• _Exercise description_: Would you retype the lines from the one that holds "V1: AC 100mV" to the final line of the entries below, both ends included and exactly as written, but without pictures?
**** Source material ****
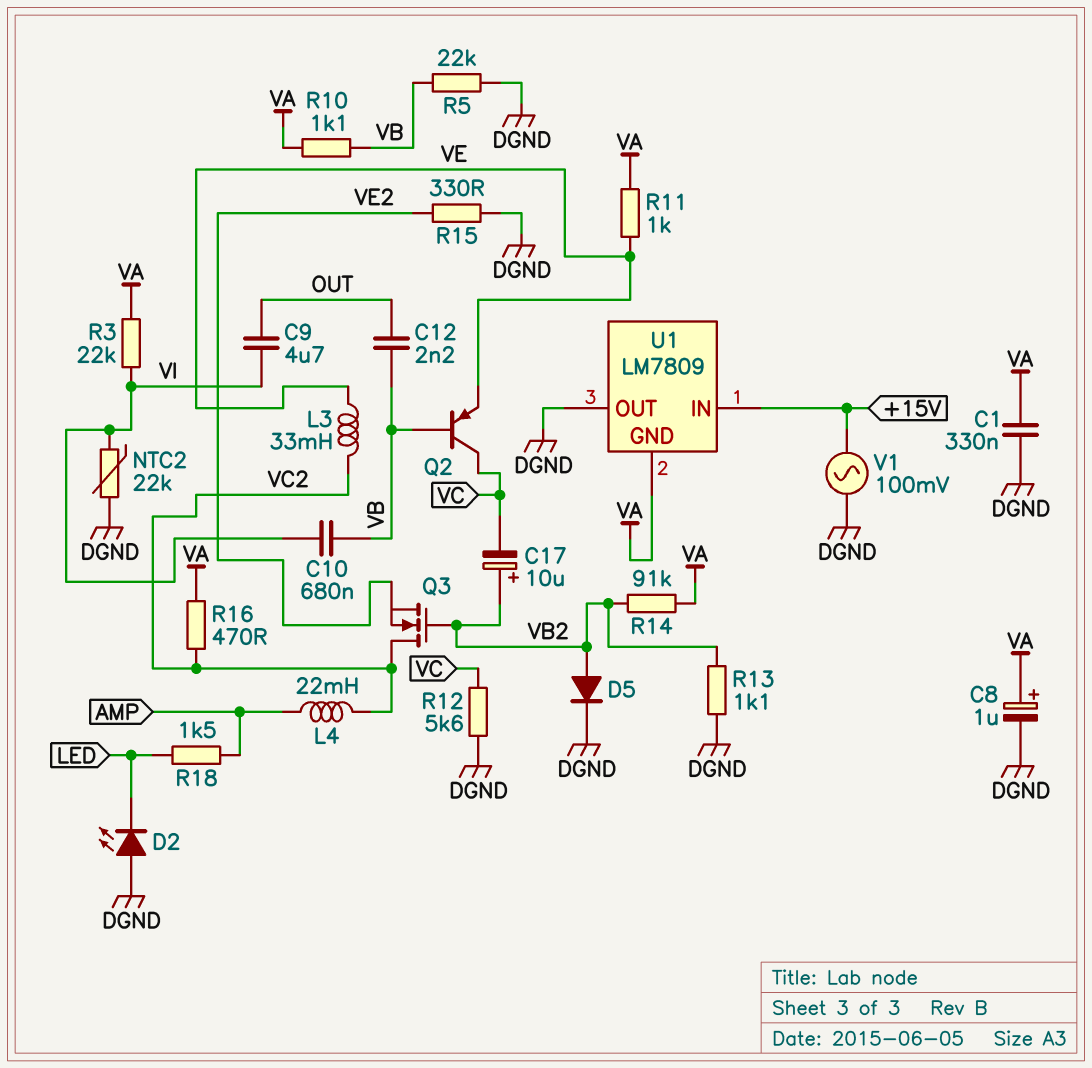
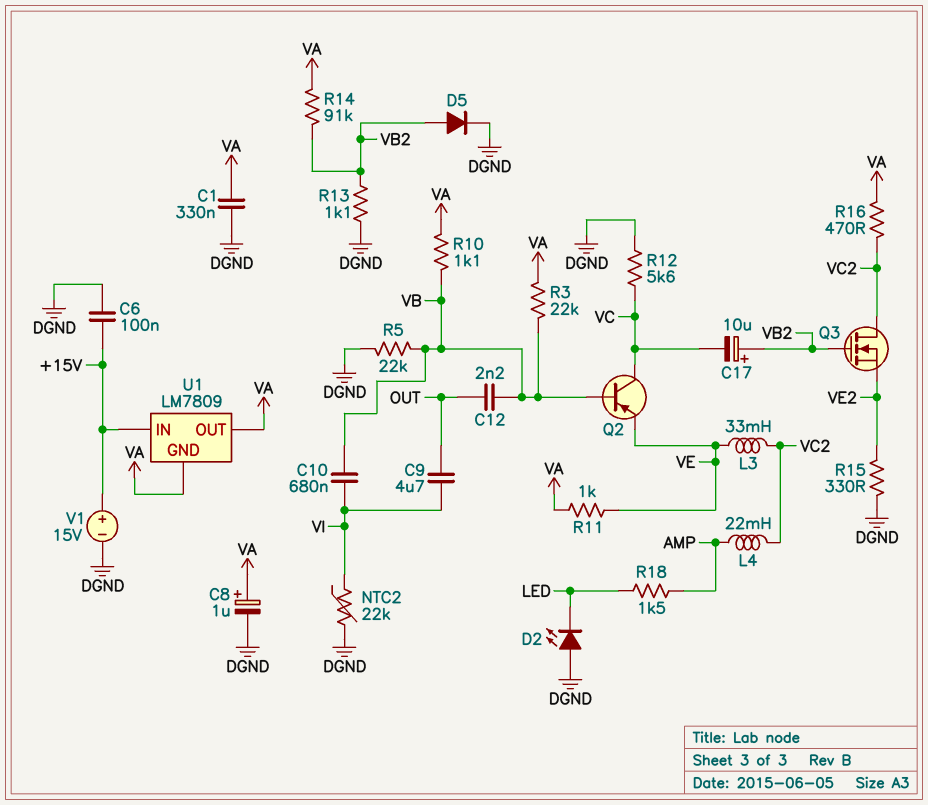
C6: none -> 100nF (+15V, DGND)
R3: 22k (VA, VI) -> 22k (VA, VB)
U1 pin OUT: DGND -> VA
V1: AC 100mV (+15V, DGND) -> 15V (plus +15V, minus DGND)

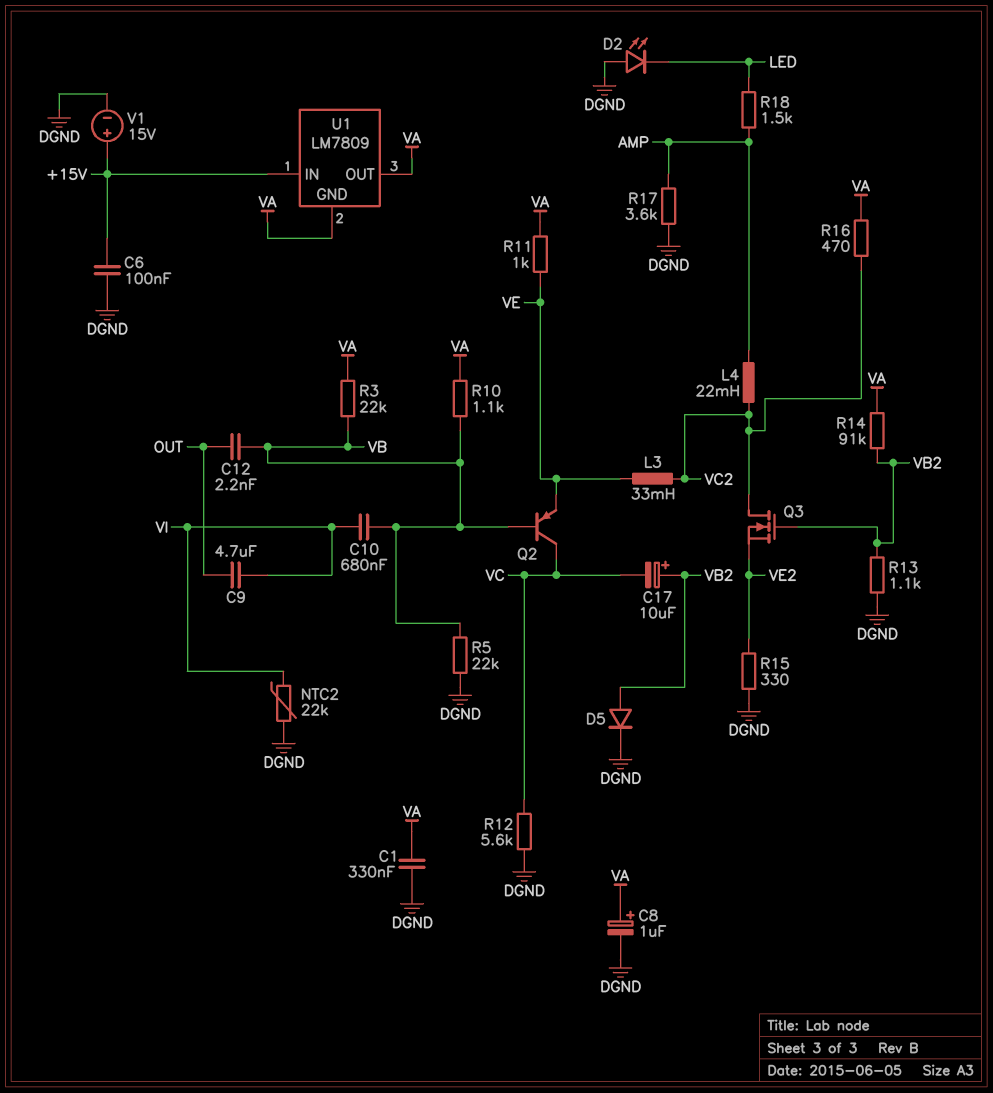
R17: none -> 3.6k (AMP, DGND)

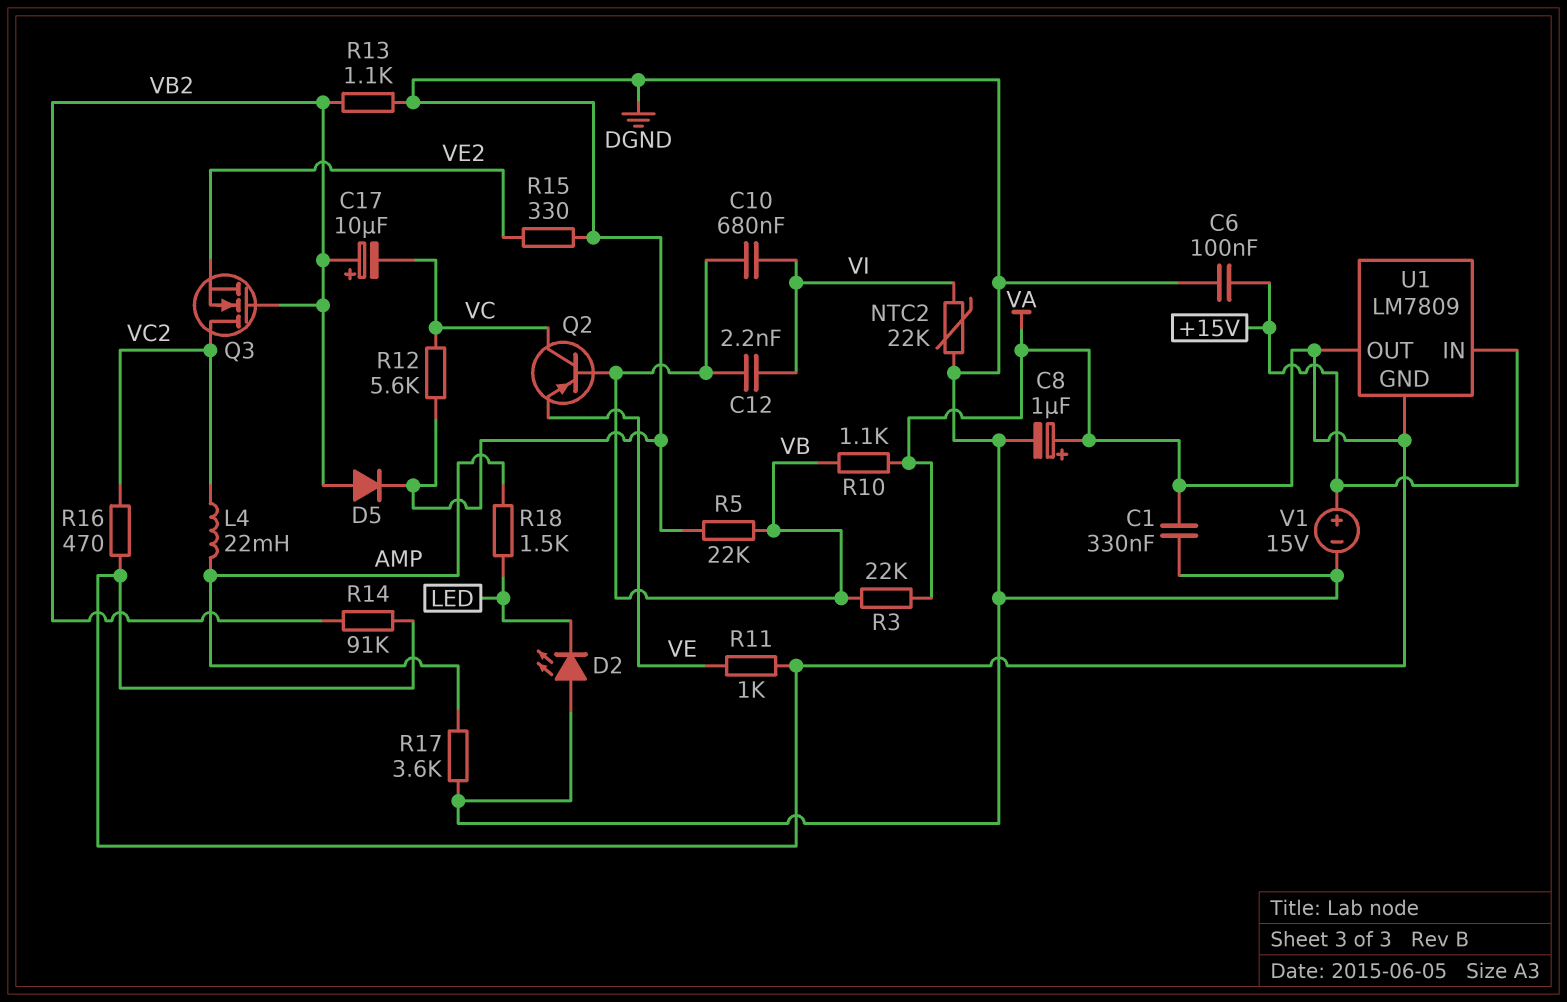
C9: 4.7uF (OUT, VI) -> none
C12: 2.2nF (OUT, VB) -> 2.2nF (VB, VI)
L3: 33mH (VC2, VE) -> none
****
• _Written answer_:
V1: AC 100mV (+15V, DGND) -> 15V (plus +15V, minus DGND)

R17: none -> 3.6k (AMP, DGND)

C9: 4.7uF (OUT, VI) -> none
C12: 2.2nF (OUT, VB) -> 2.2nF (VB, VI)
L3: 33mH (VC2, VE) -> none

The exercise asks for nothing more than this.